RECORDS SHOWN
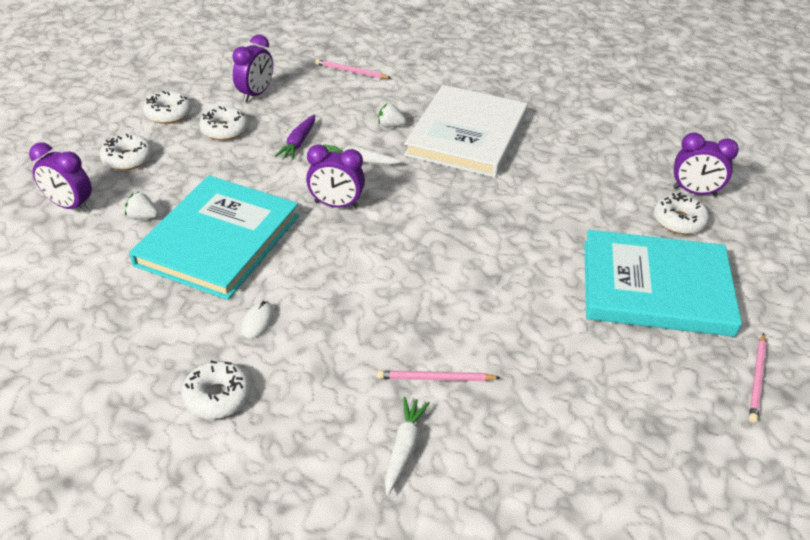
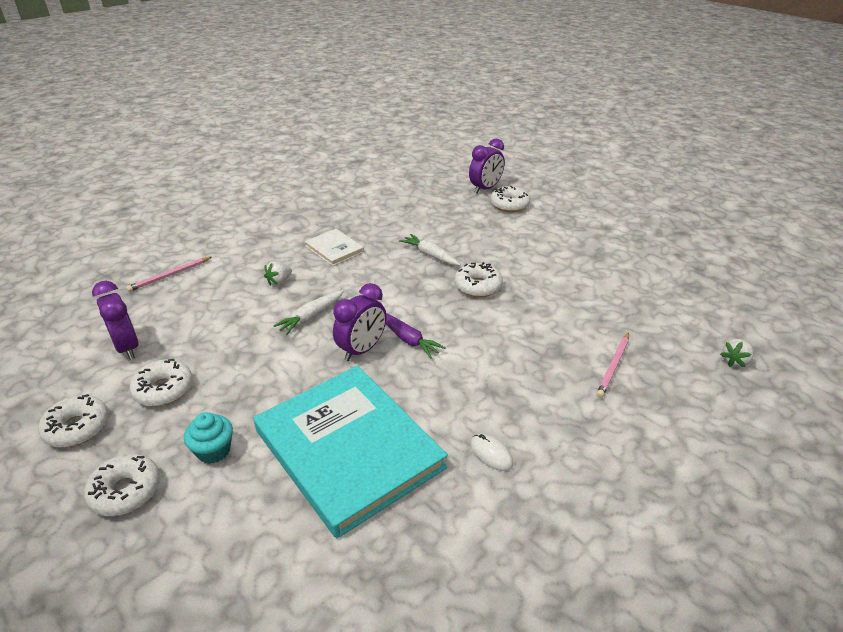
camera: 60 degrees left, 5 degrees down
(70, 206) = (164, 580): purple clock -> none
(143, 217) = (254, 505): white strawberry -> white strawberry (735, 361)
(181, 178) = (213, 450): none -> turquoise cupcake
(217, 396) = (580, 516): white donut -> white donut (478, 286)
(298, 143) = (245, 344): purple carrot -> purple carrot (408, 339)
(404, 448) = (682, 409): white carrot -> white carrot (430, 255)
(467, 135) = (334, 249): white book -> white book, size x0.45
(656, 287) = (568, 238): turquoise book -> none
(757, 379) = (666, 237): pink pencil -> none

EXERCISE OBJECTIVE
Each line from the one containing "(656, 287) = (568, 238): turquoise" through the last line of the material must be restated word for word, with no other text.

RESPONSE FOR THIS EXERCISE
(656, 287) = (568, 238): turquoise book -> none
(757, 379) = (666, 237): pink pencil -> none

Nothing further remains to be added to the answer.